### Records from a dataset
--- START ---
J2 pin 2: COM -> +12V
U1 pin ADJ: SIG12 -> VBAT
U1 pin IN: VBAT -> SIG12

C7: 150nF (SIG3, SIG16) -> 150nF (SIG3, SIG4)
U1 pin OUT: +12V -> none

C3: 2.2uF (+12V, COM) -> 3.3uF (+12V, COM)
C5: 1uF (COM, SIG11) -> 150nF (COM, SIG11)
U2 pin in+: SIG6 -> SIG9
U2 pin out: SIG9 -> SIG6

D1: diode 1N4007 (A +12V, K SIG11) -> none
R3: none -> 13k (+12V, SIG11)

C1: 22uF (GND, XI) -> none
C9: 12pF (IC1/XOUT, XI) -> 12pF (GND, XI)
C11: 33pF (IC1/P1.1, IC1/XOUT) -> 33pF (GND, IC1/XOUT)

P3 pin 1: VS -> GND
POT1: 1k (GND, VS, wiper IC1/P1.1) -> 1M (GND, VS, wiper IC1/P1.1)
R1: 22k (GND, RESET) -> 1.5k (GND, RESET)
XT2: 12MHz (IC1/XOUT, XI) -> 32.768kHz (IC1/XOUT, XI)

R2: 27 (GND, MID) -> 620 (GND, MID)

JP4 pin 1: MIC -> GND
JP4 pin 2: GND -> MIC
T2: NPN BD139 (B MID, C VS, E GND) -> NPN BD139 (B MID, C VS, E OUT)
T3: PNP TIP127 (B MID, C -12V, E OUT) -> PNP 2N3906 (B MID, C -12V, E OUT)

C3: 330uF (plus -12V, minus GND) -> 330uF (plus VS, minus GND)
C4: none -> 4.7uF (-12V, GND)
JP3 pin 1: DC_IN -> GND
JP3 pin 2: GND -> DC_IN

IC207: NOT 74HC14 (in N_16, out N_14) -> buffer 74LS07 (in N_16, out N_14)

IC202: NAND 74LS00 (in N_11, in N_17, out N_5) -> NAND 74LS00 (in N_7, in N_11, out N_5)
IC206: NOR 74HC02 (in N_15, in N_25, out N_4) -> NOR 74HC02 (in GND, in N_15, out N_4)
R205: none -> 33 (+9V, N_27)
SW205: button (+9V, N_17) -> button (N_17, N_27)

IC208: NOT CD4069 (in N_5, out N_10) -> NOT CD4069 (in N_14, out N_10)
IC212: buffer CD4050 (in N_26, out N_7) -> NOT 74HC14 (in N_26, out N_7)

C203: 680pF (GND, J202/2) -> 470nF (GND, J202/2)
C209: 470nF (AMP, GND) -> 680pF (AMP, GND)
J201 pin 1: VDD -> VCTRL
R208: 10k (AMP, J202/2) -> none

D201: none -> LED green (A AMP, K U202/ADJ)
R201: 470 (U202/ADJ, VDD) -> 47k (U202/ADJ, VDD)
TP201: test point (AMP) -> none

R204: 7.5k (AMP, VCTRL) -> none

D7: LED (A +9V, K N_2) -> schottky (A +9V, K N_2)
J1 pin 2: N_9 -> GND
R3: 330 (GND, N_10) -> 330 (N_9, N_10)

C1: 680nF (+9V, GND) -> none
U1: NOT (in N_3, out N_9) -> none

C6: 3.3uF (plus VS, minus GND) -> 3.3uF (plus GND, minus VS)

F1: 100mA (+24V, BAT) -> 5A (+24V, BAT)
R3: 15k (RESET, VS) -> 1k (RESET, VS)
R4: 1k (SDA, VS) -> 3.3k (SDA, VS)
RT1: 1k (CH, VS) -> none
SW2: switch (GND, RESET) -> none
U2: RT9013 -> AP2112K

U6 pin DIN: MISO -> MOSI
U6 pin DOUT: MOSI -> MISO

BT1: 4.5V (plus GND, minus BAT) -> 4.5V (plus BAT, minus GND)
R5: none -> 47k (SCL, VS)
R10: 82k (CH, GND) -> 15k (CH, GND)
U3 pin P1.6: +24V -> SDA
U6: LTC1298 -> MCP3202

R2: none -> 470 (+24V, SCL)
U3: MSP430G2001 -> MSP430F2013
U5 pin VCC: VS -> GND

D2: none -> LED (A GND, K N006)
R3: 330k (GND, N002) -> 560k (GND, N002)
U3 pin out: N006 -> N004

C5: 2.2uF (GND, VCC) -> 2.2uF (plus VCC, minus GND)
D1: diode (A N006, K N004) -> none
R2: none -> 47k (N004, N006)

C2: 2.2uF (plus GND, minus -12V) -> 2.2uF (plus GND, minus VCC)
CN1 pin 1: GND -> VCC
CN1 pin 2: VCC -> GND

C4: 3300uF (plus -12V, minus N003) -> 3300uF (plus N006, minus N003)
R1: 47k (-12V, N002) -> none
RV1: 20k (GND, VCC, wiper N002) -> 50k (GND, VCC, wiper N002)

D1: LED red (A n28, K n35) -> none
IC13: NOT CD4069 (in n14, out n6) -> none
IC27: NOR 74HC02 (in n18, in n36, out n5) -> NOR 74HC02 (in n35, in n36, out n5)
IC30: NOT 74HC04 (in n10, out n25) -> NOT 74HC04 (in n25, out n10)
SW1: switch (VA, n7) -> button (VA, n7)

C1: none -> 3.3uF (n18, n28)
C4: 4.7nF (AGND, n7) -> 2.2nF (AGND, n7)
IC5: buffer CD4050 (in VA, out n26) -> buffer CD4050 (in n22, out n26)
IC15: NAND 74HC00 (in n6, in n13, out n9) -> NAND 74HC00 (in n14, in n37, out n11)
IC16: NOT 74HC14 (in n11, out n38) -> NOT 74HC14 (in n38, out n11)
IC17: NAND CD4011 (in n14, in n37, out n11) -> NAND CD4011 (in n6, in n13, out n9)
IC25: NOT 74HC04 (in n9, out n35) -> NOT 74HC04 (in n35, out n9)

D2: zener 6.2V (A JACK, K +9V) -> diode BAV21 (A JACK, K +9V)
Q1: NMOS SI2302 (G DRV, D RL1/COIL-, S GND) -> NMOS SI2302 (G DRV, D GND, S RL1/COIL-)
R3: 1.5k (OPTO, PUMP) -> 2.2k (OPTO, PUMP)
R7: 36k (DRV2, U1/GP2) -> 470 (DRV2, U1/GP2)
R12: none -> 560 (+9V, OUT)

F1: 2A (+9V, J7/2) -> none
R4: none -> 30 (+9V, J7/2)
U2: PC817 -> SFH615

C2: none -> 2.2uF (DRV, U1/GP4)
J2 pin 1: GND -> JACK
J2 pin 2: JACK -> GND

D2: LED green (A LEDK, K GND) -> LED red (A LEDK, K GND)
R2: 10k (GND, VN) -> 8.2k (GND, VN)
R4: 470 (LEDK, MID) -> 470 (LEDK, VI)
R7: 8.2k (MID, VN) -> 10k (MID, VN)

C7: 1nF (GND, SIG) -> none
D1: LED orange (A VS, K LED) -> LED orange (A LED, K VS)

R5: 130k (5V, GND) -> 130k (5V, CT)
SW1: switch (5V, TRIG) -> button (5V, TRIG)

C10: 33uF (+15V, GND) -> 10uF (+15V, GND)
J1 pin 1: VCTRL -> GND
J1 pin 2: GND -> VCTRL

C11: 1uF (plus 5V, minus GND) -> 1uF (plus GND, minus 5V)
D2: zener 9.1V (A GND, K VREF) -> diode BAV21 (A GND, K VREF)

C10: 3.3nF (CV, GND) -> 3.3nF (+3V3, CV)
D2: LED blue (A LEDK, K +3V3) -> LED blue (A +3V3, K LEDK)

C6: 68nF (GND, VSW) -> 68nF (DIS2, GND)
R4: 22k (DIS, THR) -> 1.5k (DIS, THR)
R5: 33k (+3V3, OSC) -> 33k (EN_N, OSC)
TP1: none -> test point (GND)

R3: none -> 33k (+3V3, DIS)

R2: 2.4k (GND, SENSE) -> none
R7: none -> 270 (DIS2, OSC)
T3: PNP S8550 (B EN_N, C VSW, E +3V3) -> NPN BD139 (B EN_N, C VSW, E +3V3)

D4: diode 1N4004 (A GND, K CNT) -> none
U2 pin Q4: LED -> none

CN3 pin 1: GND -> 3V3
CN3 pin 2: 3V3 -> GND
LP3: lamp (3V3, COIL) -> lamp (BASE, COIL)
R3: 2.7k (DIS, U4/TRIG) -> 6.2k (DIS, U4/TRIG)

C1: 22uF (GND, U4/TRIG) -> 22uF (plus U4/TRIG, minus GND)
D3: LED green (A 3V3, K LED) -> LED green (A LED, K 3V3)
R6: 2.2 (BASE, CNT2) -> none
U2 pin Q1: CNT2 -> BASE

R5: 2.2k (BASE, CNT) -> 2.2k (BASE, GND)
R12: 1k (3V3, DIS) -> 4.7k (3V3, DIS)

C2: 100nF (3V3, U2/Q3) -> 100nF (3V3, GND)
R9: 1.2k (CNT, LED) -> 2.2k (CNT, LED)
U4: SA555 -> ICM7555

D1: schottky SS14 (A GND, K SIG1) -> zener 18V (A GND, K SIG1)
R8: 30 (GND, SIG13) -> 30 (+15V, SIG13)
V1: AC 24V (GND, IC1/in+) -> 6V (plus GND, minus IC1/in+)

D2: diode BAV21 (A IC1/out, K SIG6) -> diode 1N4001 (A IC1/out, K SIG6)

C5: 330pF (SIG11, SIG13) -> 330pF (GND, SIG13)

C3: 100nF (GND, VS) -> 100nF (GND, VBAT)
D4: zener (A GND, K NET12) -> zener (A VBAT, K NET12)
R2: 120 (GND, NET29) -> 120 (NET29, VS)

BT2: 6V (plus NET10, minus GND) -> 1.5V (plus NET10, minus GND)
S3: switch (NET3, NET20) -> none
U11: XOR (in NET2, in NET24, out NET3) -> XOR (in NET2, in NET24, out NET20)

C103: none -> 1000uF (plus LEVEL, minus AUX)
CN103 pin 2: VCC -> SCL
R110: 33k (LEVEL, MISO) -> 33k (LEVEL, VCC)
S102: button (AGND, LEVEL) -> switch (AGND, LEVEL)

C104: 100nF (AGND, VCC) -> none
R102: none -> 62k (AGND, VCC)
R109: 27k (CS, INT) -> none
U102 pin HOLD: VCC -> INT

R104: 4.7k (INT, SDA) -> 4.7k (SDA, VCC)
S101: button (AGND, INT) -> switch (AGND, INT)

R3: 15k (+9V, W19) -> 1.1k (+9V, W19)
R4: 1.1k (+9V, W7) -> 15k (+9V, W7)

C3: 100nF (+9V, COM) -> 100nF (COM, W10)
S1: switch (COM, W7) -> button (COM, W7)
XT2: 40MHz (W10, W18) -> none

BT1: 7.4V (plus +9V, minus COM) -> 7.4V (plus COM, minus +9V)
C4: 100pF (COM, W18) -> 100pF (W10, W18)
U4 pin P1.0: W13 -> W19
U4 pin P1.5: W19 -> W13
--- END ---
### EXERCISE GOAL
Retype the records above, but only those lines that fall between the line containing "R4: 1k (SDA, VS) -> 3.3k (SDA, VS)" and the line containing "U6: LTC1298 -> MCP3202", with both of those lines included, exactly as written.

### ANSWER BELOW
R4: 1k (SDA, VS) -> 3.3k (SDA, VS)
RT1: 1k (CH, VS) -> none
SW2: switch (GND, RESET) -> none
U2: RT9013 -> AP2112K

U6 pin DIN: MISO -> MOSI
U6 pin DOUT: MOSI -> MISO

BT1: 4.5V (plus GND, minus BAT) -> 4.5V (plus BAT, minus GND)
R5: none -> 47k (SCL, VS)
R10: 82k (CH, GND) -> 15k (CH, GND)
U3 pin P1.6: +24V -> SDA
U6: LTC1298 -> MCP3202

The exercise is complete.